◆ ASSIGNMENT
Pull out every line in the material below that contains the word "following", copying each one in full.

◆ INPUT RECORDS
• • • • • • •

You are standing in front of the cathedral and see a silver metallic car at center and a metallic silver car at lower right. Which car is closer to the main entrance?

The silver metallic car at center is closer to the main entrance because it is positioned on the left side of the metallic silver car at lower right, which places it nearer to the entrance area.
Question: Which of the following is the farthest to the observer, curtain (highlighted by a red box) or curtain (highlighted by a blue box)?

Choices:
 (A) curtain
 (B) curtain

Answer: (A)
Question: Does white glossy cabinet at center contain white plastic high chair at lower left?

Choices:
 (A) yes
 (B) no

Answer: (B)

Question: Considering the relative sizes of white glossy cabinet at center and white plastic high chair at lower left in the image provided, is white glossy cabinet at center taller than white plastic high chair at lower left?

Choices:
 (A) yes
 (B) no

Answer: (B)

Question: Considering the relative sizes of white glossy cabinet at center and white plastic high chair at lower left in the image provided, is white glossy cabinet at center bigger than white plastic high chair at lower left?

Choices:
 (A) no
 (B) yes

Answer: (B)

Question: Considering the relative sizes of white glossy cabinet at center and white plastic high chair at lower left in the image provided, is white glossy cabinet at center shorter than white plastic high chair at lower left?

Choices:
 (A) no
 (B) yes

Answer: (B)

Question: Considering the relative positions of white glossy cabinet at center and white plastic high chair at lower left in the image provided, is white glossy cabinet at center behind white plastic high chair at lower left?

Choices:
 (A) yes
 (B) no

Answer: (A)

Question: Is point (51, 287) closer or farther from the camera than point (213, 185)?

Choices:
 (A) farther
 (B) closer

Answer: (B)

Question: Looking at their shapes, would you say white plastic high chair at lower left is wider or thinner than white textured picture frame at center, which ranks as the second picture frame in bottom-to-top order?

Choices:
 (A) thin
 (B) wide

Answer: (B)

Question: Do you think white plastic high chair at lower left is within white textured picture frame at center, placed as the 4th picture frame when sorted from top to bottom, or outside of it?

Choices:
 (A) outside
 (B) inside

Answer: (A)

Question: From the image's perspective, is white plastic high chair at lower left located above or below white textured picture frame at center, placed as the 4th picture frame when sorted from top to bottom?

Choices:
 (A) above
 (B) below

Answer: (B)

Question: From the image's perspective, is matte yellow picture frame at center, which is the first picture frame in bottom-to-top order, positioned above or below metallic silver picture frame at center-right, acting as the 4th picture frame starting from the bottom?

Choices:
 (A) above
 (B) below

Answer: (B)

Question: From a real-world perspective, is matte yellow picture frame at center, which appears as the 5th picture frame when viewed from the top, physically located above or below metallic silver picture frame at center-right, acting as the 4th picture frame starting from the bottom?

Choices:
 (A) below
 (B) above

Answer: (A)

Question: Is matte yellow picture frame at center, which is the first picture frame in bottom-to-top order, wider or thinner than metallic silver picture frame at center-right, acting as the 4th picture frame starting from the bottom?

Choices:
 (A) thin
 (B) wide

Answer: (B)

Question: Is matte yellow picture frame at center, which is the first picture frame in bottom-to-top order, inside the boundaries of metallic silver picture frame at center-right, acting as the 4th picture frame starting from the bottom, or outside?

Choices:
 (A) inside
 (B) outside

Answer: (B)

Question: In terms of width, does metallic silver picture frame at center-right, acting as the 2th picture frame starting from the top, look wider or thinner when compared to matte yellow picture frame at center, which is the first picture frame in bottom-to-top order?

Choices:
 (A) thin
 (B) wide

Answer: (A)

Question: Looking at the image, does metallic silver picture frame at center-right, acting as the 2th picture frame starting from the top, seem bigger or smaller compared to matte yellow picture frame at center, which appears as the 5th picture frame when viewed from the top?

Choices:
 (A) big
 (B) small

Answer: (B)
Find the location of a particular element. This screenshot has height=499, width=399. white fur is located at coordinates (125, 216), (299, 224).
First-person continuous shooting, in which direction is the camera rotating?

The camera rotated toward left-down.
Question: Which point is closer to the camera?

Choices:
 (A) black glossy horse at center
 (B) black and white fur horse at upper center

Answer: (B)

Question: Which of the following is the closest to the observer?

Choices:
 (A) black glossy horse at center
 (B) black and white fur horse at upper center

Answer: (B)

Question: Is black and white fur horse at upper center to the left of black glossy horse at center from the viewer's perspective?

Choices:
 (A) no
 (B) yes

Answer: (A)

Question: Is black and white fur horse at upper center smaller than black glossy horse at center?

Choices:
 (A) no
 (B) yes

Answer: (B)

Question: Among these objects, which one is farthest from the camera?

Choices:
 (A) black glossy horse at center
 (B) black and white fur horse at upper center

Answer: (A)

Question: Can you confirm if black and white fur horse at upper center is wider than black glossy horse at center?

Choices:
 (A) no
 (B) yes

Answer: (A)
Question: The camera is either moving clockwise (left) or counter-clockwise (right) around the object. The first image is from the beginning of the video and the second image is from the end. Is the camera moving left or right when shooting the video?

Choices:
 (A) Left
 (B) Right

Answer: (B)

• • • • • • •

◆ RESPONSE TO THIS EXERCISE
Question: Which of the following is the farthest to the observer, curtain (highlighted by a red box) or curtain (highlighted by a blue box)?
Question: Which of the following is the closest to the observer?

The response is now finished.